▶ _The task_
Nothing outside the range is to be copied. From the entries below, reproduce exactly the lines starting at the one with "RADIO pin CE: 2 -> A0" and ending at the one with "RADIO pin CSN: 14 -> 15", without pictures.

-------- Entries supplied --------

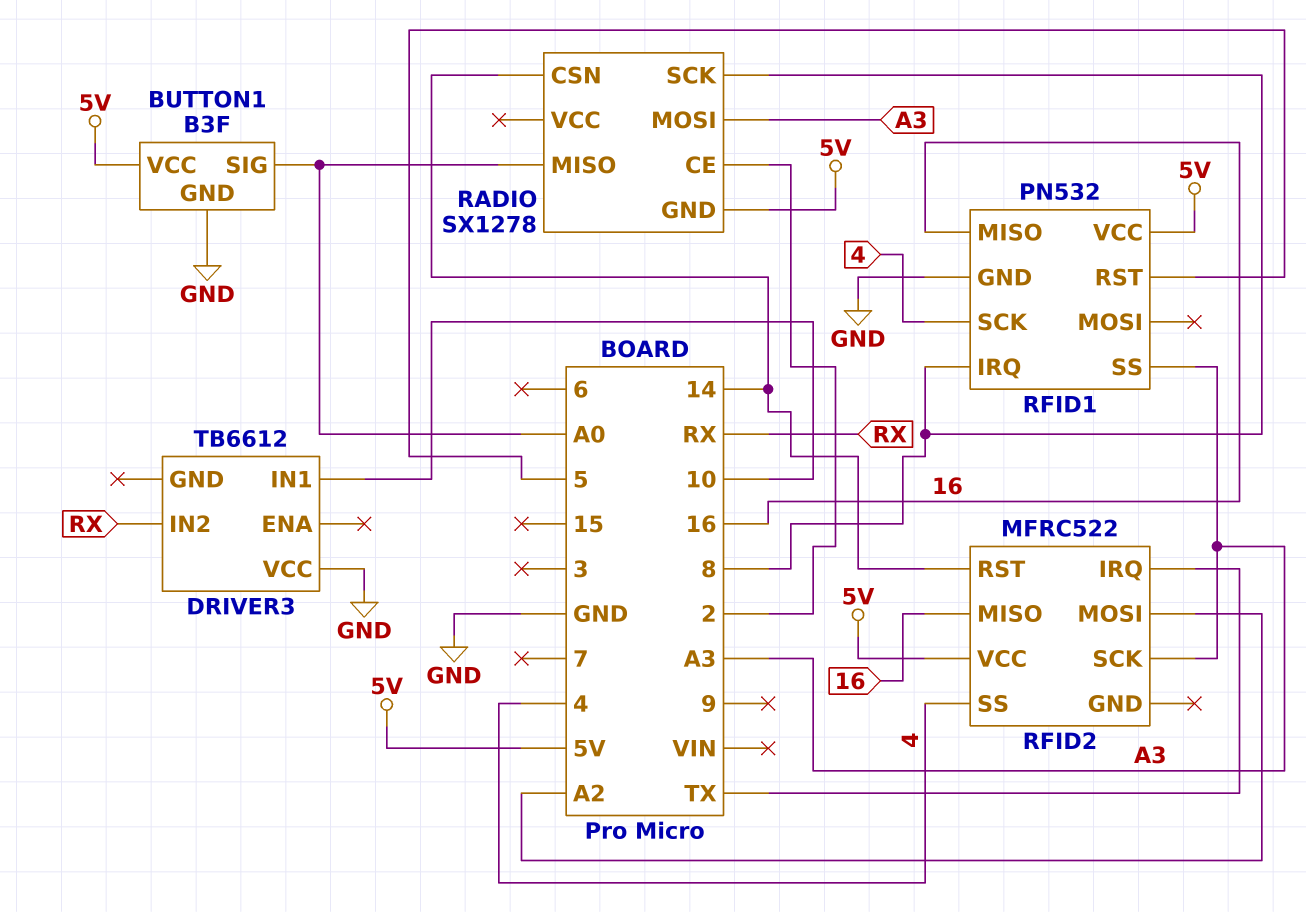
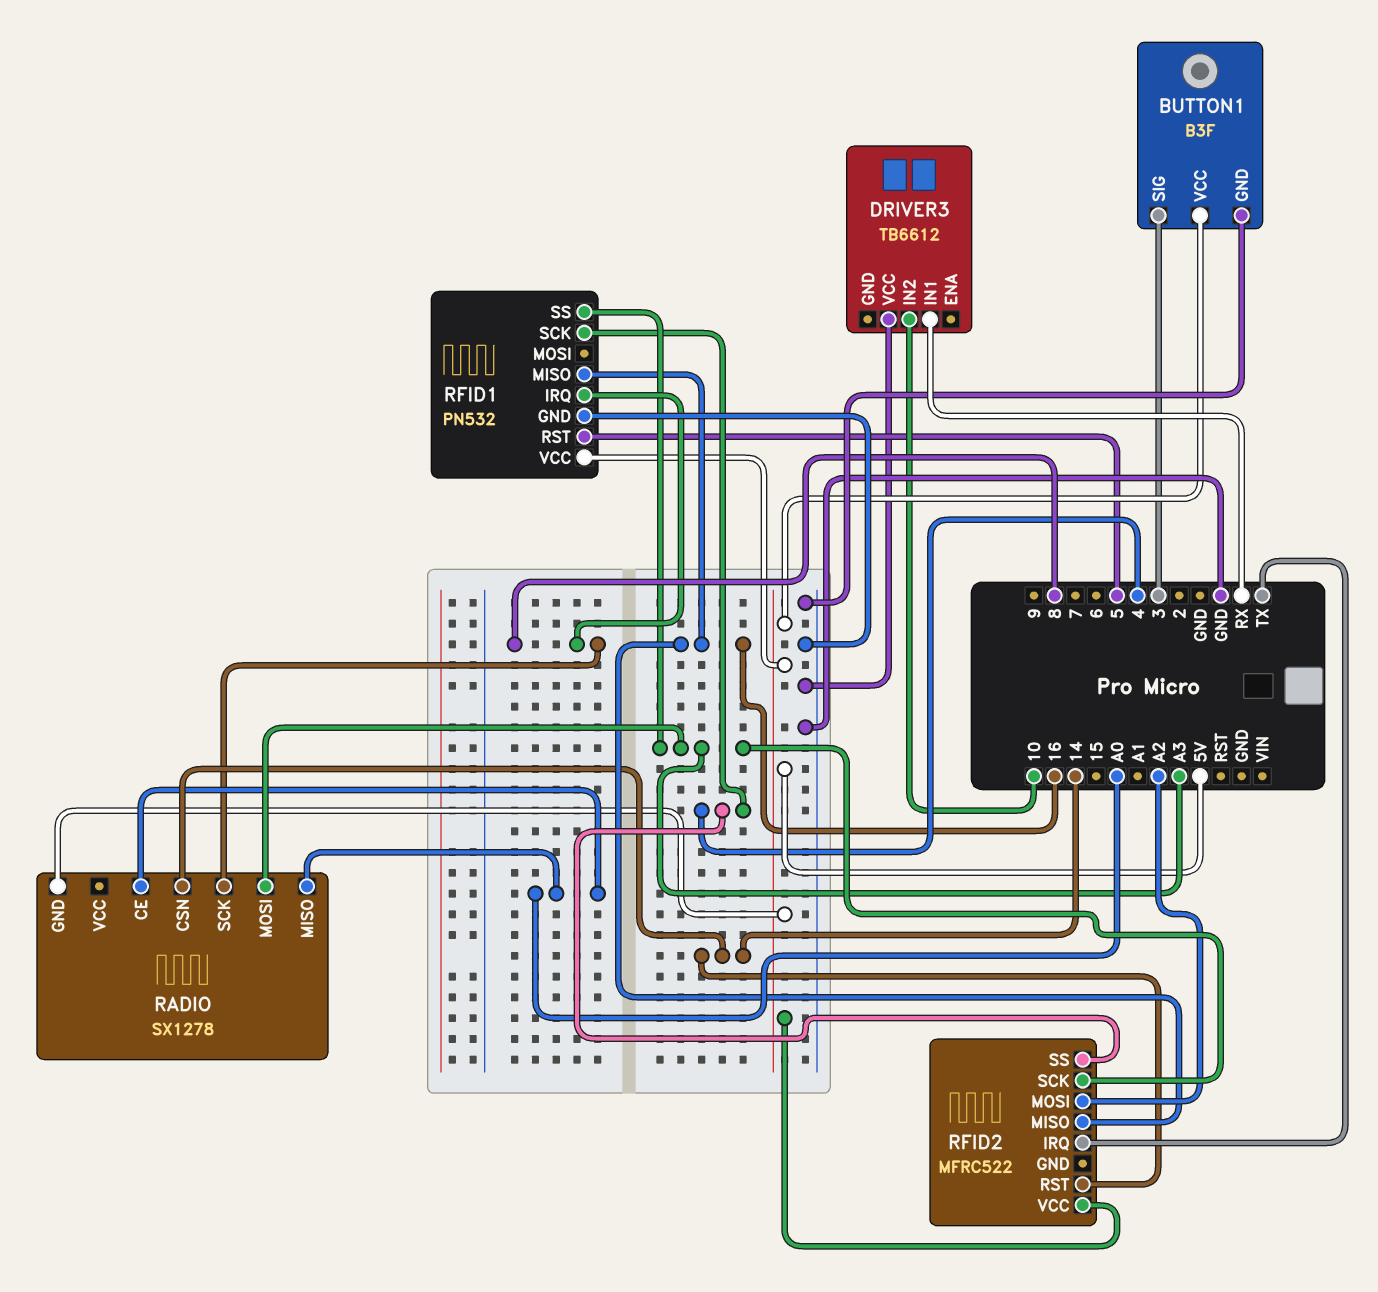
BUTTON1 pin SIG: A0 -> 3
DRIVER3 pin IN1: 10 -> RX
DRIVER3 pin IN2: RX -> 10
RADIO pin CE: 2 -> A0

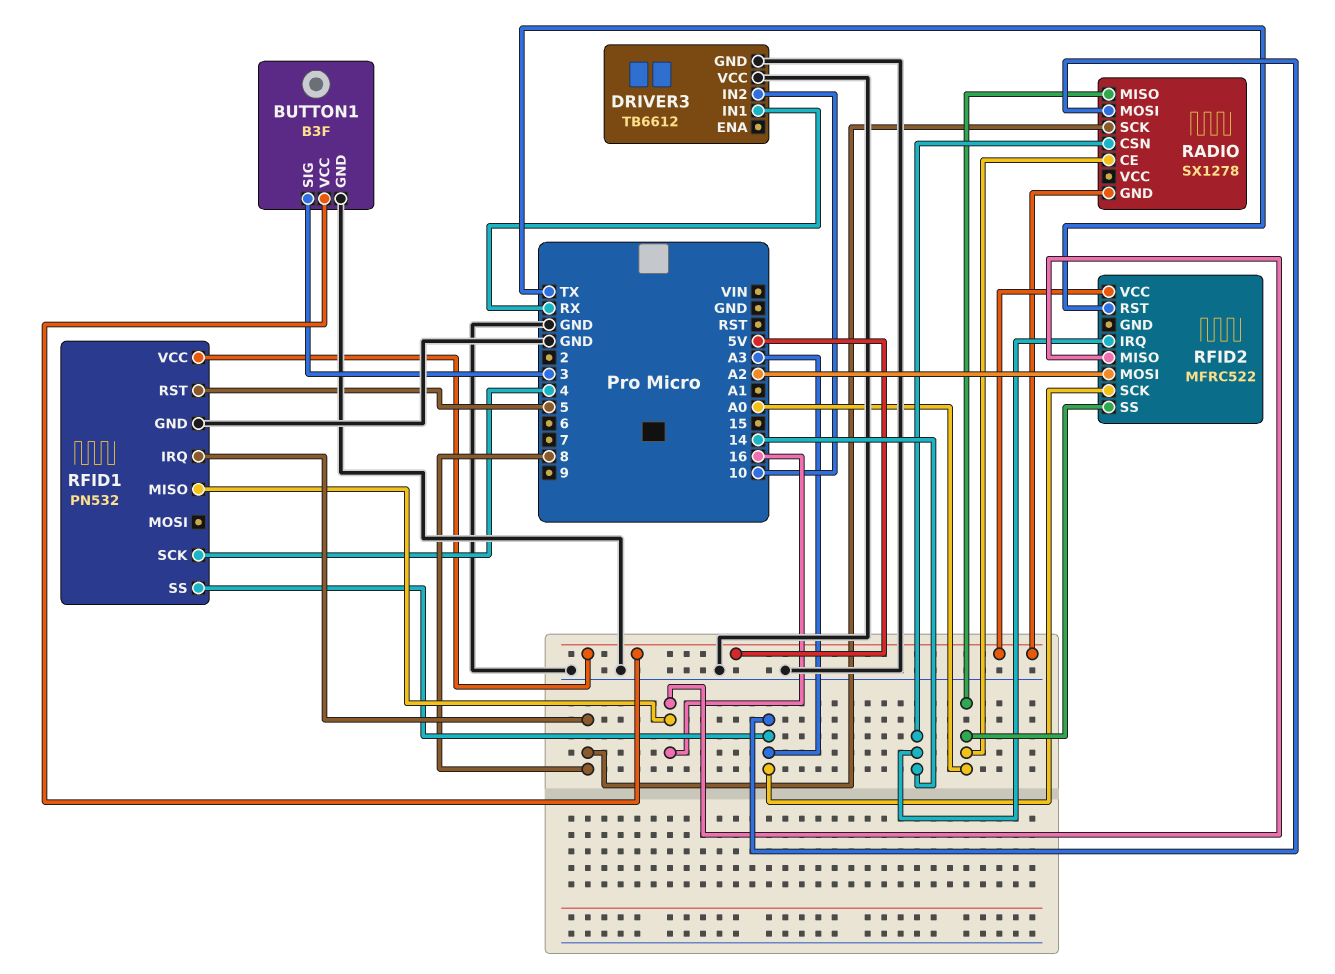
DRIVER3 pin GND: none -> GND
RFID2 pin IRQ: TX -> 14
RFID2 pin RST: 14 -> TX
RFID2 pin SS: 4 -> A0

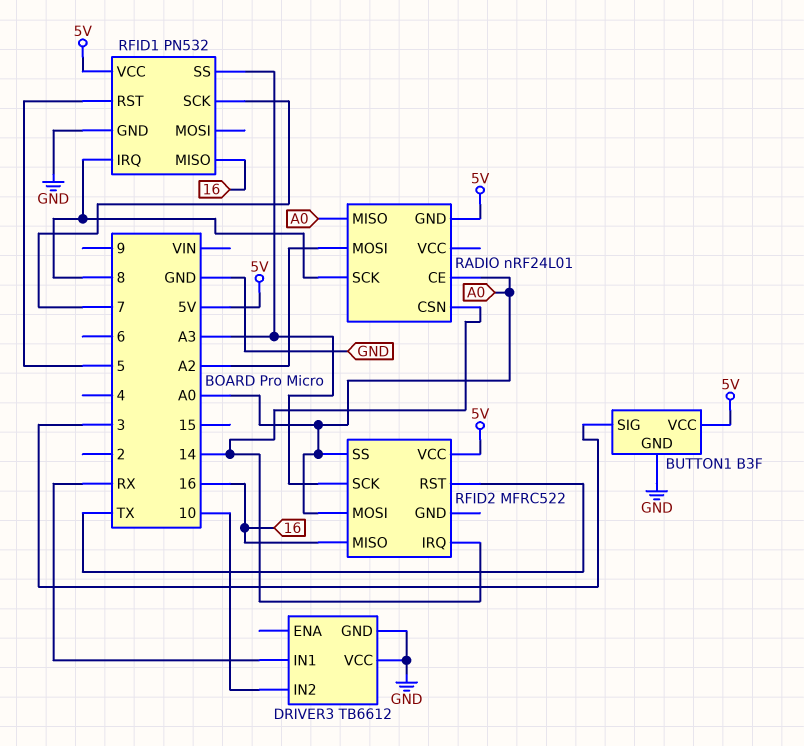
RADIO: SX1278 -> nRF24L01
RADIO pin MOSI: A3 -> A2
RFID1 pin SCK: 4 -> 7
RFID2 pin MOSI: A2 -> A0

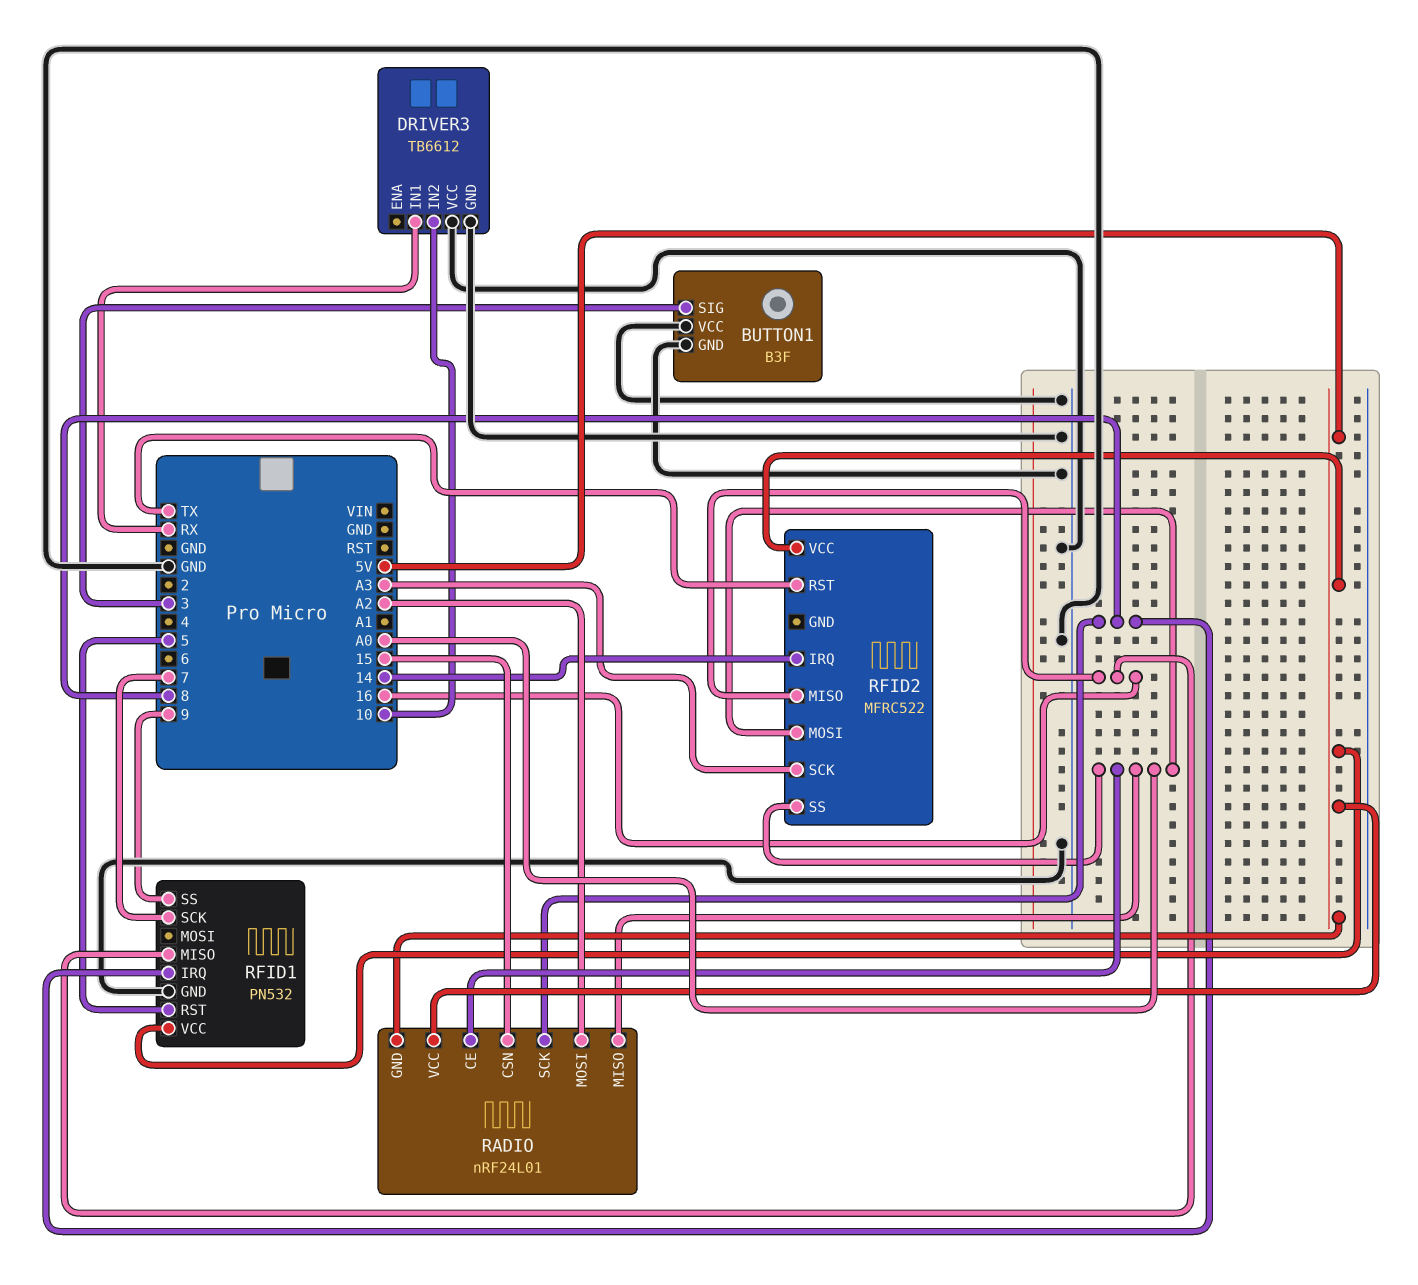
BUTTON1 pin VCC: 5V -> GND
RADIO pin CSN: 14 -> 15
RADIO pin VCC: none -> 5V
RFID1 pin SS: A3 -> 9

--------

▶ _Worked solution_
RADIO pin CE: 2 -> A0

DRIVER3 pin GND: none -> GND
RFID2 pin IRQ: TX -> 14
RFID2 pin RST: 14 -> TX
RFID2 pin SS: 4 -> A0

RADIO: SX1278 -> nRF24L01
RADIO pin MOSI: A3 -> A2
RFID1 pin SCK: 4 -> 7
RFID2 pin MOSI: A2 -> A0

BUTTON1 pin VCC: 5V -> GND
RADIO pin CSN: 14 -> 15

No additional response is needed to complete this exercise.